INSTRUCTIONS FOR THE TASK >> Take the lines below beginning at the line that has "J1 pin 2: COM -> NET2" and stopping after the line that has "D202: LED red", and print them exactly as they are, with no other lines.

SUPPLIED DATA >>
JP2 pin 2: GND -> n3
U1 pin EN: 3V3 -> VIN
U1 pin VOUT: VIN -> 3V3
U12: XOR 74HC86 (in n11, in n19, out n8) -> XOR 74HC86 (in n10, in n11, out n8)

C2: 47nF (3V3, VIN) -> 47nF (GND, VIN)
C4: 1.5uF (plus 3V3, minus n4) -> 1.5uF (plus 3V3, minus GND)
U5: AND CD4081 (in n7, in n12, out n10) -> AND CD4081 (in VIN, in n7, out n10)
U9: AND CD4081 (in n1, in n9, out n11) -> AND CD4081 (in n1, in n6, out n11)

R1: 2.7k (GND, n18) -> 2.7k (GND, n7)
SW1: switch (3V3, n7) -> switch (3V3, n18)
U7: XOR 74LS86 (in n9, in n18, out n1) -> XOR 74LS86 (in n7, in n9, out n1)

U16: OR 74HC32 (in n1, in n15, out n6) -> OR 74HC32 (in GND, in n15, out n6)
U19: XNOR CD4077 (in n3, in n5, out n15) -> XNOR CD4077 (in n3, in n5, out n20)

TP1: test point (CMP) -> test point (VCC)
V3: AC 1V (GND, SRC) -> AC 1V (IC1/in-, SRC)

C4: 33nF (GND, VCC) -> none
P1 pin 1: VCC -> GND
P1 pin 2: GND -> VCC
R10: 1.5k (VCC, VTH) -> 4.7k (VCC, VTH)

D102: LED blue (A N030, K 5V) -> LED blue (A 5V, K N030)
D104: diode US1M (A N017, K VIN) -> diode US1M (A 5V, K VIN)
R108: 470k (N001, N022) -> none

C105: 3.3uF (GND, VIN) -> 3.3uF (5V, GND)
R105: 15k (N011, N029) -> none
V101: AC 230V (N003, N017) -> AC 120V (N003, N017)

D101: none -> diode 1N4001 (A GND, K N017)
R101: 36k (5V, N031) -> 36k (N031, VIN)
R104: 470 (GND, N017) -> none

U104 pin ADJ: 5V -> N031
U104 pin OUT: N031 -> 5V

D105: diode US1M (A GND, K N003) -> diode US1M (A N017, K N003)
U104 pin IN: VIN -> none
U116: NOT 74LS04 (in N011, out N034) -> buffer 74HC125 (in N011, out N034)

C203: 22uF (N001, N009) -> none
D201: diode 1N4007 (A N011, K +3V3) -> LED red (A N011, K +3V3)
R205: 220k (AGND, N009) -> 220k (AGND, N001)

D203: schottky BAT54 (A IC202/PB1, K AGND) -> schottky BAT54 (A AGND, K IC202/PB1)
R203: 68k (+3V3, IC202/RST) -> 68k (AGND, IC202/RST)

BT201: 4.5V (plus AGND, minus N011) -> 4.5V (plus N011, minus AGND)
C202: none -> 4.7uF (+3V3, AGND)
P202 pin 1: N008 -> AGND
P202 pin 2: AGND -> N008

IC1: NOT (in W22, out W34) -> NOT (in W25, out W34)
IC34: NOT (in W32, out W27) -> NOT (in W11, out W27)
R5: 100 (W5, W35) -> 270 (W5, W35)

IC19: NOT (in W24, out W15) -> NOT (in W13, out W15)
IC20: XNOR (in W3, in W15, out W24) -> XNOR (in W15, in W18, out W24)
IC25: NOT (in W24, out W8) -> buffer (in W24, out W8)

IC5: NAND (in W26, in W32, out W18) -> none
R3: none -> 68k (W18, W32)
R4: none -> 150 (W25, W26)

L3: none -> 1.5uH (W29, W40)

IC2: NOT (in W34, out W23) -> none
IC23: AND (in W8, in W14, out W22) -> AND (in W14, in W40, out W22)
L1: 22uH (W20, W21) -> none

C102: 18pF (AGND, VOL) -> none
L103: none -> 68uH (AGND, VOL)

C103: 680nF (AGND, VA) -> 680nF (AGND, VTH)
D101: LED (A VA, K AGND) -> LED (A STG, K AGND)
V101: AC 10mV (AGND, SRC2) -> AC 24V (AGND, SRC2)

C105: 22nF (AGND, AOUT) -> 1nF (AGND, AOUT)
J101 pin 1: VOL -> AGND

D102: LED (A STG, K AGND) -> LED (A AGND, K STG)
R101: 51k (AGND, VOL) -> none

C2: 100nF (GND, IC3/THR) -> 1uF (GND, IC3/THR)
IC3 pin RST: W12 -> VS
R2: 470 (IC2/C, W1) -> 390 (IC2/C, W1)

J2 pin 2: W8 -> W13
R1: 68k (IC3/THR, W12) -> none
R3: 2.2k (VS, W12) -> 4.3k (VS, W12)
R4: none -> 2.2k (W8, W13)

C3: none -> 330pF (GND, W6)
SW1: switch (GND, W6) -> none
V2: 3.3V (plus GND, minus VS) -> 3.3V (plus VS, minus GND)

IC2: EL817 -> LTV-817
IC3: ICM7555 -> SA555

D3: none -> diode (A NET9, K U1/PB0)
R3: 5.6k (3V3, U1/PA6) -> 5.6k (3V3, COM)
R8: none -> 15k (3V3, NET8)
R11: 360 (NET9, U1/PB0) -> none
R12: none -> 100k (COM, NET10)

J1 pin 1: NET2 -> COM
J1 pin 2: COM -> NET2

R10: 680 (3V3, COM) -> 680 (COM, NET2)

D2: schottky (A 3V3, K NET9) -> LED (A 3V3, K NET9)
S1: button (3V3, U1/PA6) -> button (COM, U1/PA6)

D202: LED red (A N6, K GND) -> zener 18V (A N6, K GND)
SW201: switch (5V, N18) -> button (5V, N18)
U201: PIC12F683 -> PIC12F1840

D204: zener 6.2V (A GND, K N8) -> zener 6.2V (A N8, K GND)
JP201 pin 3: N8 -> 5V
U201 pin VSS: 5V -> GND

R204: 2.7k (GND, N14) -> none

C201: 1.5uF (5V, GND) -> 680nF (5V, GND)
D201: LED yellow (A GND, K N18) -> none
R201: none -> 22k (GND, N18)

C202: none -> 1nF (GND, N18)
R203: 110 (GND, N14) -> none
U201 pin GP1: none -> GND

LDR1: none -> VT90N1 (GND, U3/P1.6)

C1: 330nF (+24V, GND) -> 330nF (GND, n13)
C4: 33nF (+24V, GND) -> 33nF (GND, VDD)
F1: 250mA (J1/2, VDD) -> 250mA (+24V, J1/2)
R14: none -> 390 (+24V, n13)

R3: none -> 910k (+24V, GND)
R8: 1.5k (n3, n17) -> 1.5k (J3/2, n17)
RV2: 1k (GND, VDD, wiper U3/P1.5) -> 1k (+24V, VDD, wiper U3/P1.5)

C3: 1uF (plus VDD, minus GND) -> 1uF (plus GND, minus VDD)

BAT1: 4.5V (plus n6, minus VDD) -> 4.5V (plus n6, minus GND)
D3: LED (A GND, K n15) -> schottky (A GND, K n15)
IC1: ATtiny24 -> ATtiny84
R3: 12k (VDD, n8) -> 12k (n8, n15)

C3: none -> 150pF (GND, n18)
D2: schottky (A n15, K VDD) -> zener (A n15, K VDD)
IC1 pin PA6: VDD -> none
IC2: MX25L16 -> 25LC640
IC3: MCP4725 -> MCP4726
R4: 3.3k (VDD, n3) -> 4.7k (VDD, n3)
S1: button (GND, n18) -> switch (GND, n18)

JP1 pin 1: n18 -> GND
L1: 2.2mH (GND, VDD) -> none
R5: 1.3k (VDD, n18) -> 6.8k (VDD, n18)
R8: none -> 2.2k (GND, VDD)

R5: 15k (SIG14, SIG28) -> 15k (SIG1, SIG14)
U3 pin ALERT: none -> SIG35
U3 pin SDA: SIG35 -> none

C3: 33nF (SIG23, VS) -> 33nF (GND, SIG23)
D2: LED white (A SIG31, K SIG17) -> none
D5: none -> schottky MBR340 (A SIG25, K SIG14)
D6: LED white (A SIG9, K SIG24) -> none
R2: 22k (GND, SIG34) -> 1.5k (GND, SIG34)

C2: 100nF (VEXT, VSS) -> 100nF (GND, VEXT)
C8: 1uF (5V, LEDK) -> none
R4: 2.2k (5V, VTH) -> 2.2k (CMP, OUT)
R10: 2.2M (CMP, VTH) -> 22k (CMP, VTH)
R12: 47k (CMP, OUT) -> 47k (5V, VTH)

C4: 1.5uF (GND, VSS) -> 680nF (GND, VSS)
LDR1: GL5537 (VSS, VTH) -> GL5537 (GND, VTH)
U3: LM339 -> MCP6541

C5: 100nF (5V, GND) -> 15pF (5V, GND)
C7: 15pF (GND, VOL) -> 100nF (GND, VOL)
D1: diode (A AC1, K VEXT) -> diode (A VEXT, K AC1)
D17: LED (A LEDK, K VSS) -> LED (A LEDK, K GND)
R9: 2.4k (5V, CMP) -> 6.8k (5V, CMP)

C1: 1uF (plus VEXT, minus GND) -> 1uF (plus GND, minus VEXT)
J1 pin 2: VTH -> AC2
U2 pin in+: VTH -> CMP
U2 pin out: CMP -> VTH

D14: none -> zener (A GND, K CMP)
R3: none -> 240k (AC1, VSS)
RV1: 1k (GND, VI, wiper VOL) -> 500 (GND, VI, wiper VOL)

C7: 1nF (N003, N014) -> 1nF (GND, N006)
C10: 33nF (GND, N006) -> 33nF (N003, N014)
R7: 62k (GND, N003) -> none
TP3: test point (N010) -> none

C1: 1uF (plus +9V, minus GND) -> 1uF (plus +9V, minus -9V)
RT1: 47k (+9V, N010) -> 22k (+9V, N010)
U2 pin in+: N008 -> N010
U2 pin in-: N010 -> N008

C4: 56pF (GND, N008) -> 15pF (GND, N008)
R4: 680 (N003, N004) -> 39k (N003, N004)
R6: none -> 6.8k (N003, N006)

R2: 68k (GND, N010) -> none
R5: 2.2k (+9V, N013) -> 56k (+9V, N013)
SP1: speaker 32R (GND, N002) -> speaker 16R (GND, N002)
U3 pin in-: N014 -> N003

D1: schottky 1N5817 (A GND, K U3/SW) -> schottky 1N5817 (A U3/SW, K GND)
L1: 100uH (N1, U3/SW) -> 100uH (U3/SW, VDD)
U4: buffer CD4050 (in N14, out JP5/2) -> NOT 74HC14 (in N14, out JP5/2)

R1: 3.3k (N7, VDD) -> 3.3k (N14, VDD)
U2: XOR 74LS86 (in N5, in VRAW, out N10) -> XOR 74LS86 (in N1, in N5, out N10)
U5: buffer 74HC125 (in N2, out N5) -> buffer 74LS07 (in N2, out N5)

EXPECTED ANSWER >>
J1 pin 2: COM -> NET2

R10: 680 (3V3, COM) -> 680 (COM, NET2)

D2: schottky (A 3V3, K NET9) -> LED (A 3V3, K NET9)
S1: button (3V3, U1/PA6) -> button (COM, U1/PA6)

D202: LED red (A N6, K GND) -> zener 18V (A N6, K GND)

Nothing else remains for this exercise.